**TO DO:** Your task is to find every line of the data that holds the string "none" and copy it.

** THE RECORDS follows **

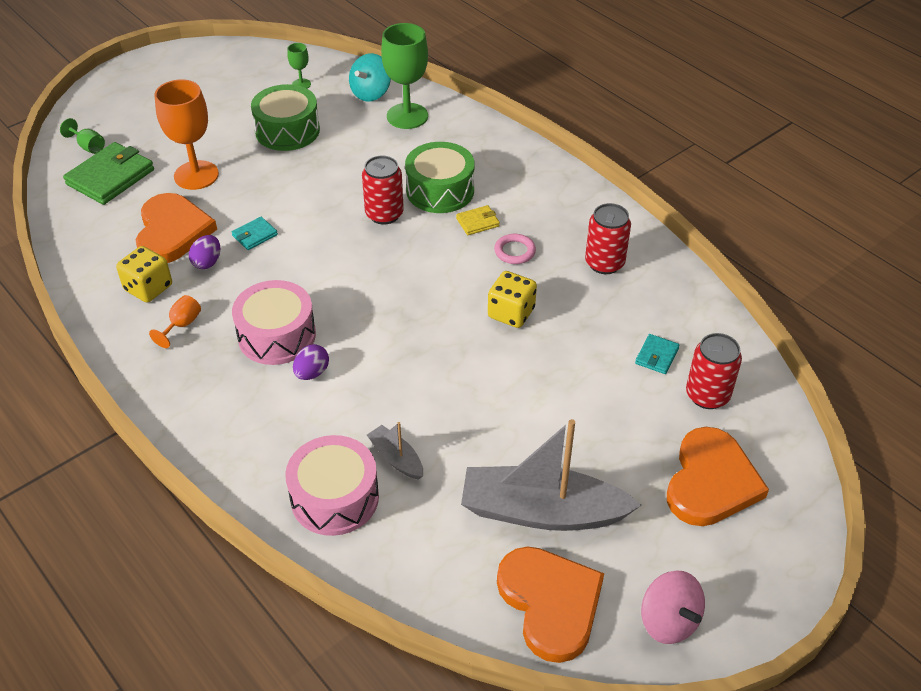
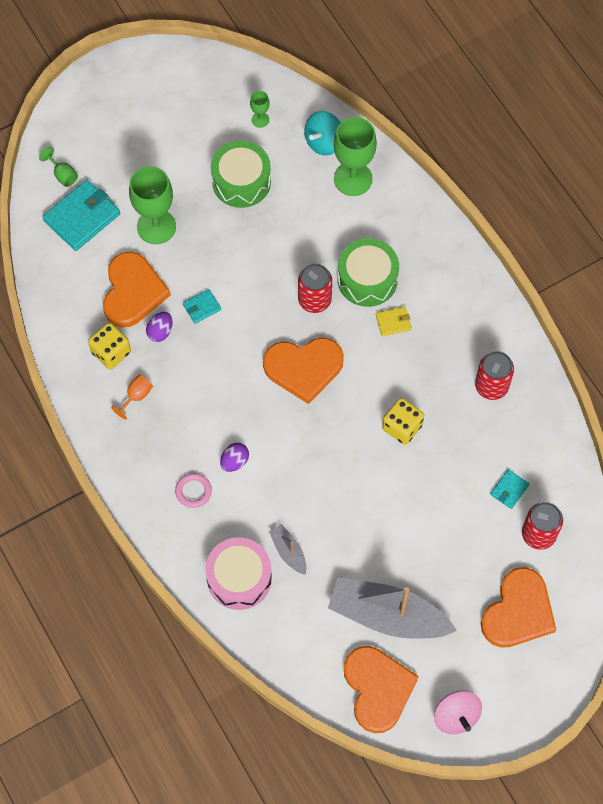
camera: 10 degrees right, 20 degrees up
(110, 177) = (82, 217): green wallet -> turquoise wallet
(196, 175) = (156, 226): orange goblet -> green goblet
(277, 335) = (210, 419): pink drum -> none
(382, 274) = (303, 368): none -> orange heart
(514, 251) = (418, 361): pink ring -> pink ring (193, 491)

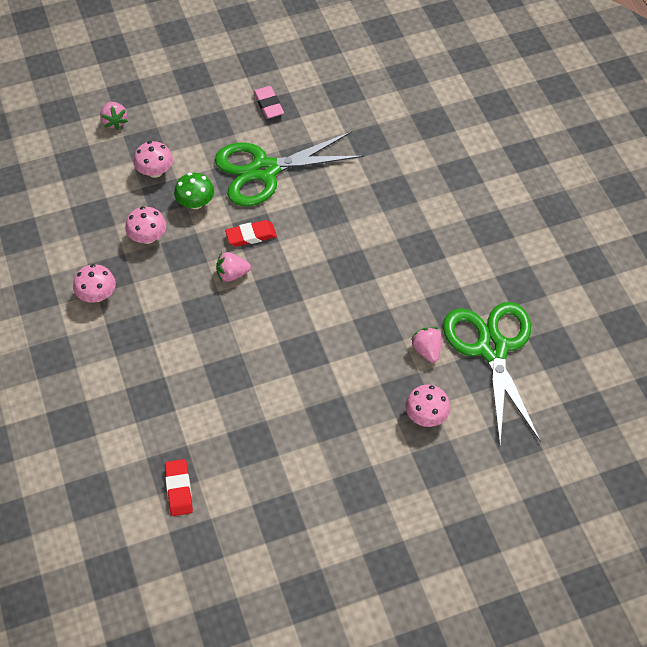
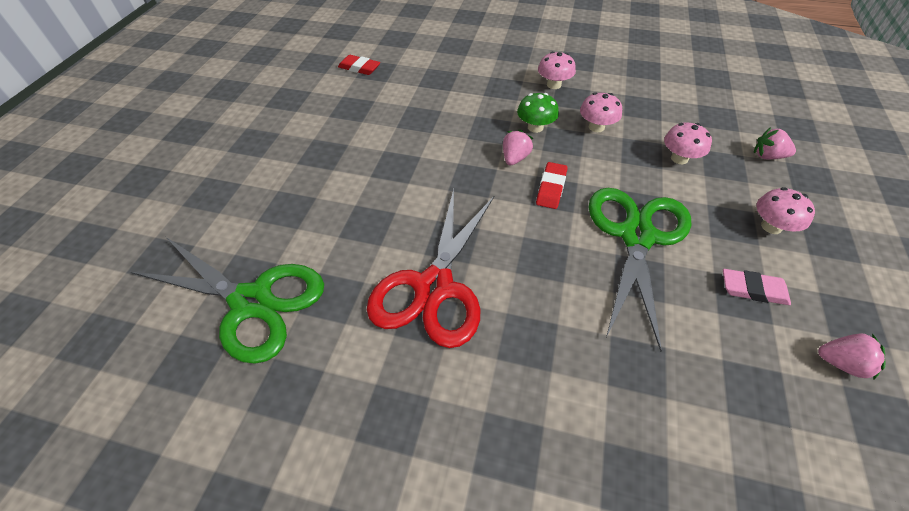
camera: 125 degrees right, 5 degrees down
(195, 203) = (620, 169): green mushroom -> green mushroom (535, 127)
(396, 257) = (434, 287): none -> red scissors
(426, 350) = (309, 247): pink strawberry -> pink strawberry (841, 363)
(426, 416) = (255, 210): pink mushroom -> pink mushroom (771, 226)

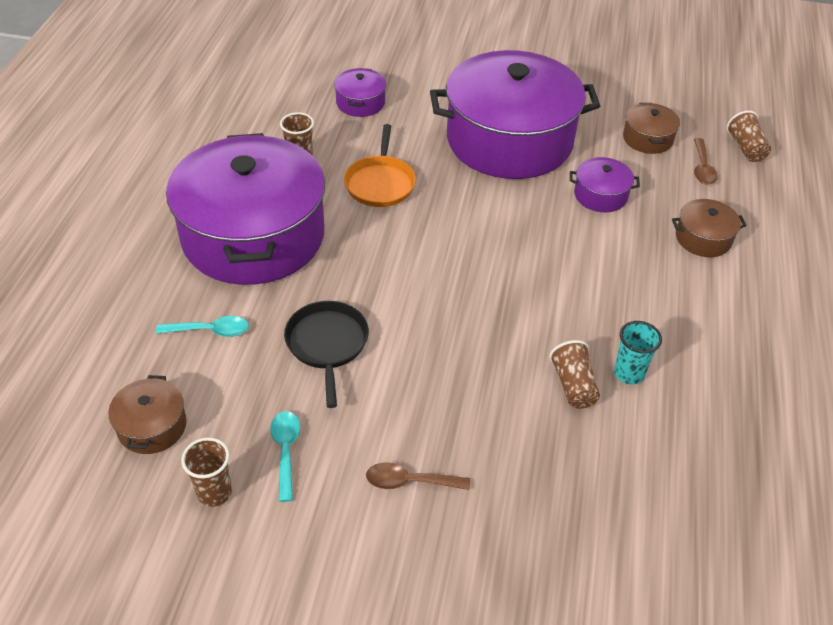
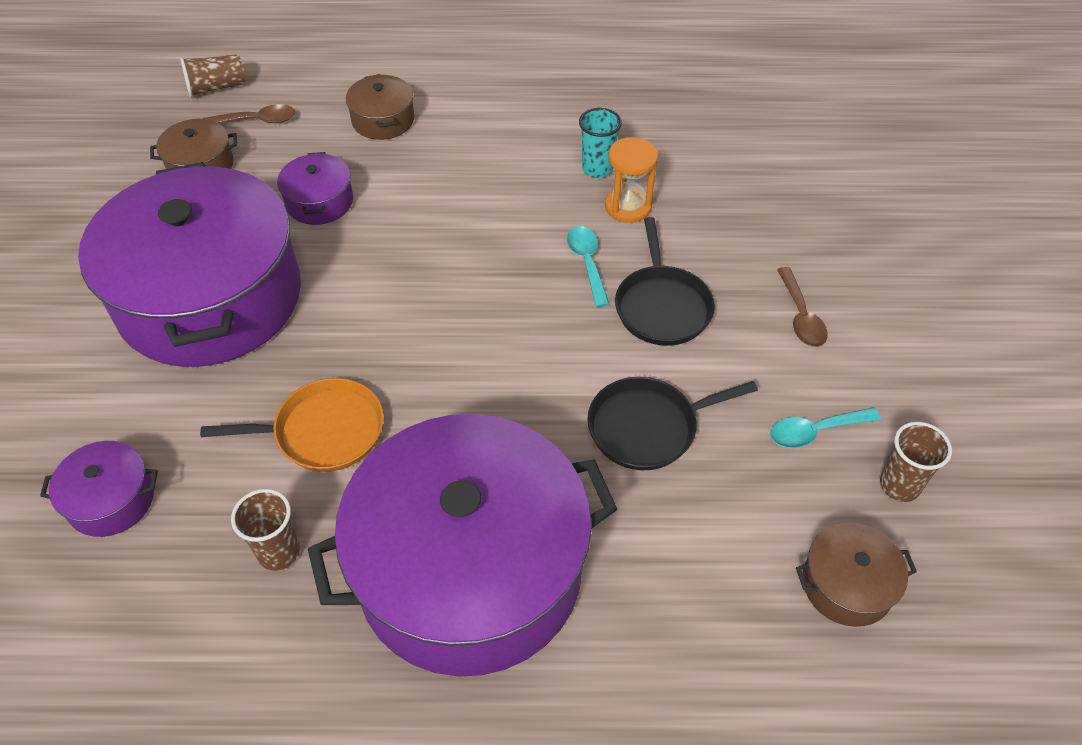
camera: 100 degrees left, 5 degrees up
(210, 331) = (670, 568): turquoise spoon -> turquoise spoon (587, 263)
(445, 382) = (662, 307): none -> black pan
(573, 385) = (628, 206): brown cup -> orange hourglass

** End of THE RECORDS **

**YOUR RESPONSE:**
(277, 335) = (210, 419): pink drum -> none
(382, 274) = (303, 368): none -> orange heart
(396, 257) = (434, 287): none -> red scissors
(445, 382) = (662, 307): none -> black pan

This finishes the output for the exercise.